[Scene images with change listings]

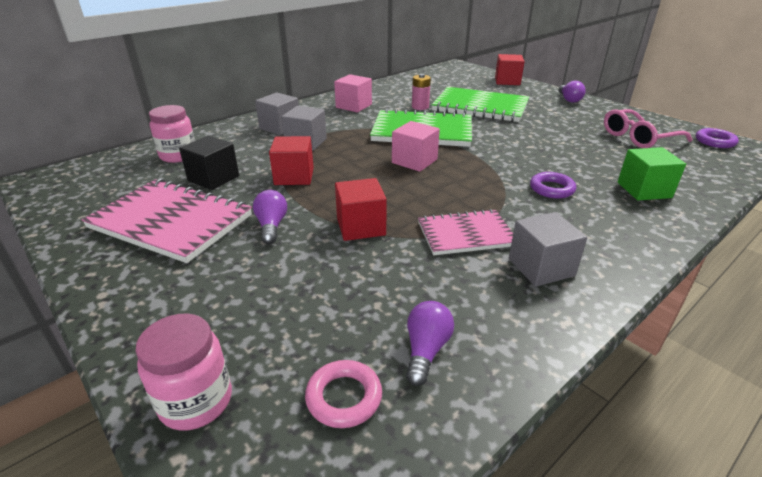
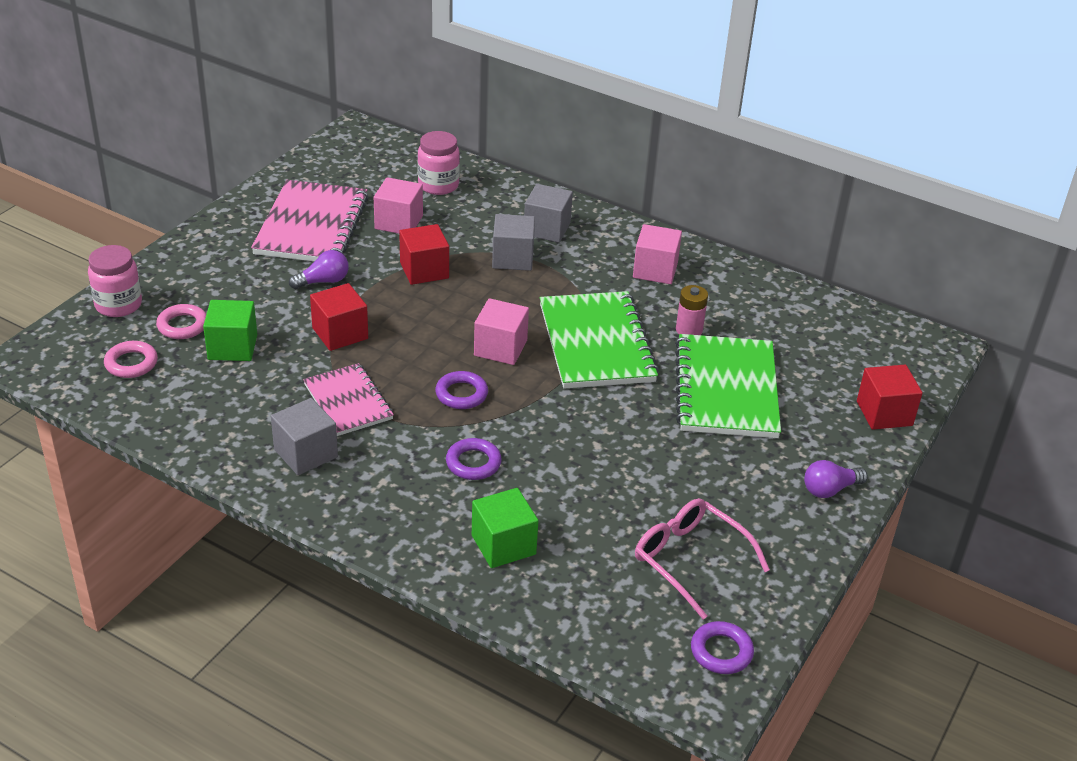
camera: 70 degrees right, 5 degrees up
(213, 178) = (398, 222): black cube -> pink cube
(286, 336) = (182, 326): none -> pink ring
(350, 298) = (232, 347): none -> green cube
(426, 350) = (181, 394): purple light bulb -> none
(466, 182) = (461, 394): none -> purple ring

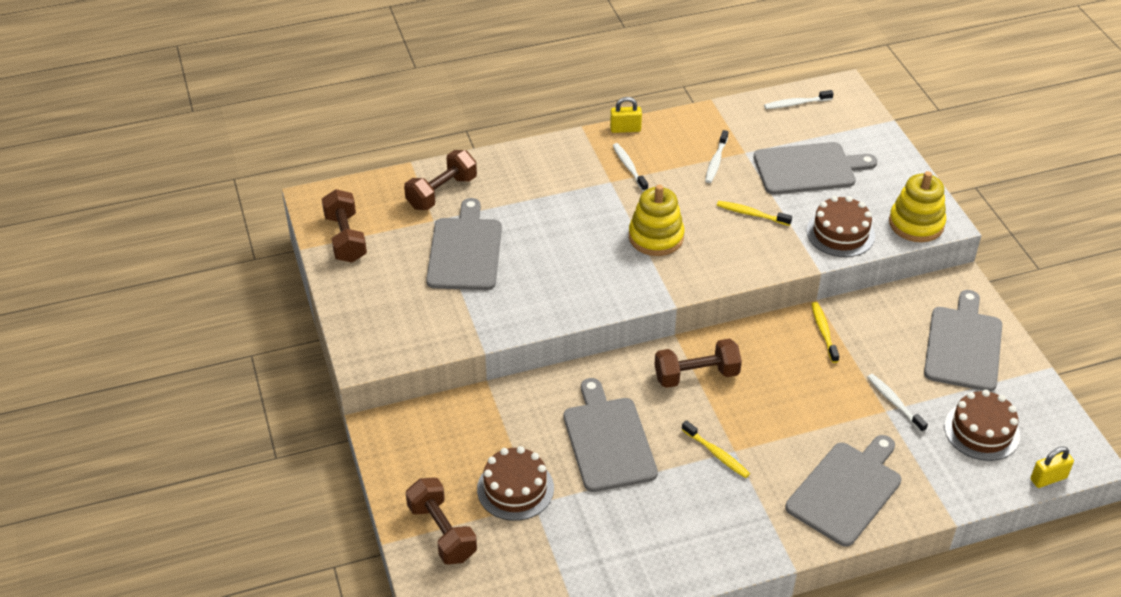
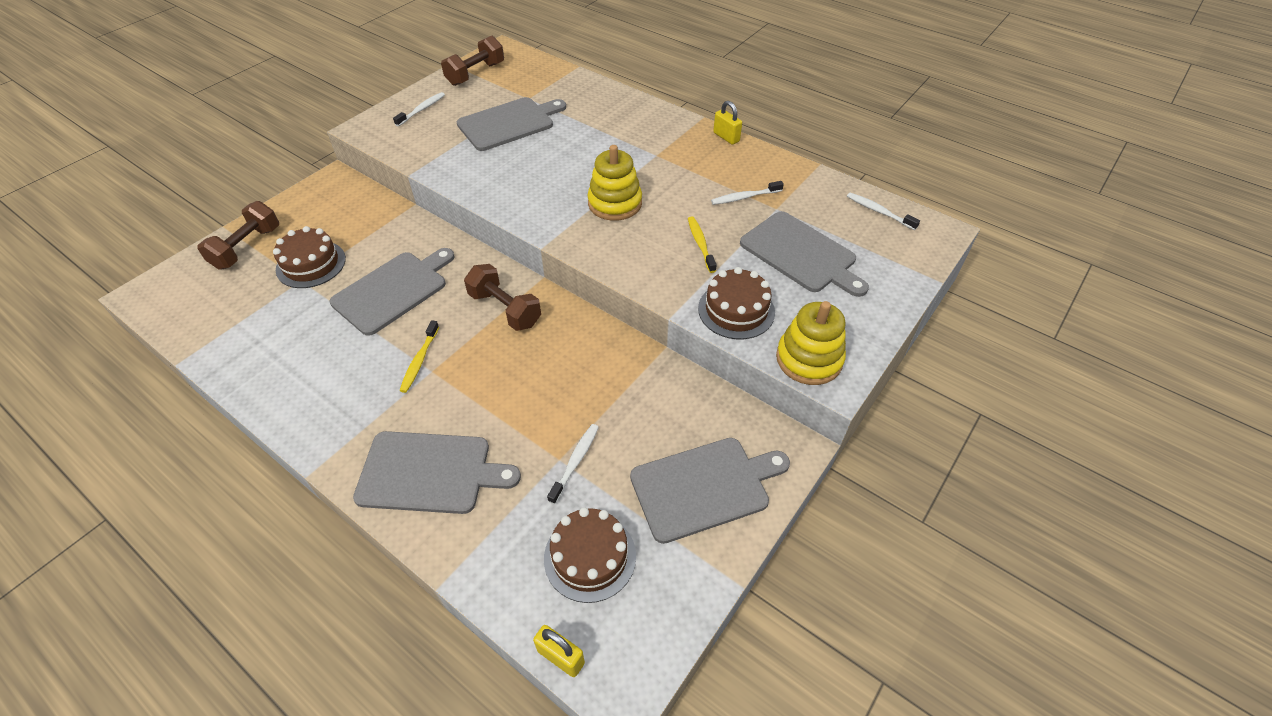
camera: 55 degrees right, 5 degrees up
(441, 192) = (560, 90): brown dumbbell -> none
(629, 167) = (683, 157): white toothbrush -> white toothbrush (422, 110)
(824, 332) = (628, 369): yellow toothbrush -> none

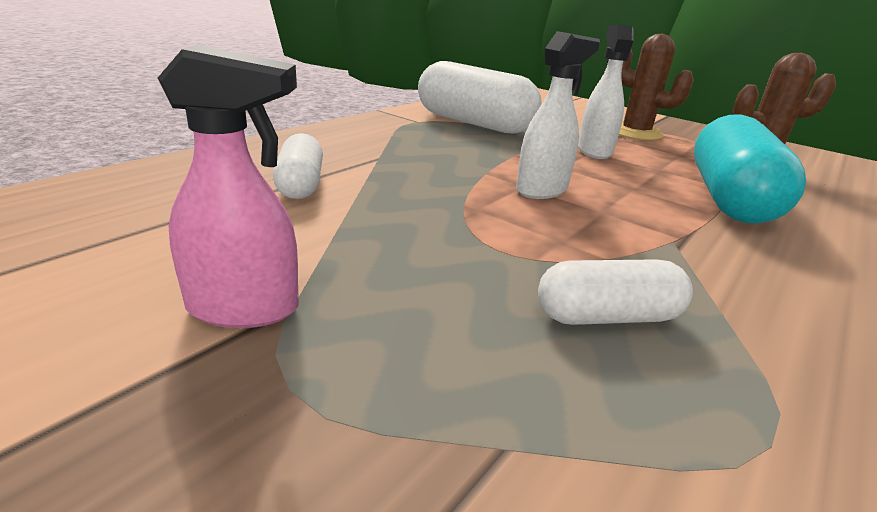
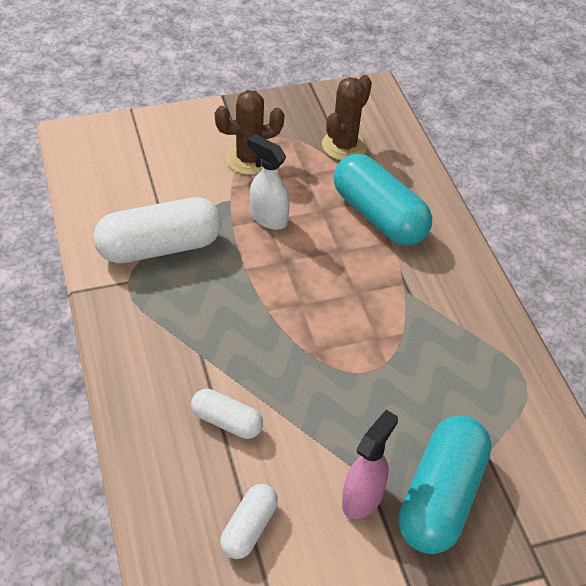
camera: 55 degrees left, 20 degrees up
(315, 409) = (441, 497): none -> turquoise capsule
(542, 190) = (312, 299): white spray bottle -> none
(607, 316) = (444, 371): white capsule -> white capsule (249, 528)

* ACTIVITY *
From the entries, report every line in which the string "camera" occurs.

* WRITTEN SOLUTION *
camera: 70 degrees right, 5 degrees up
camera: 55 degrees right, 5 degrees up
camera: 55 degrees left, 20 degrees up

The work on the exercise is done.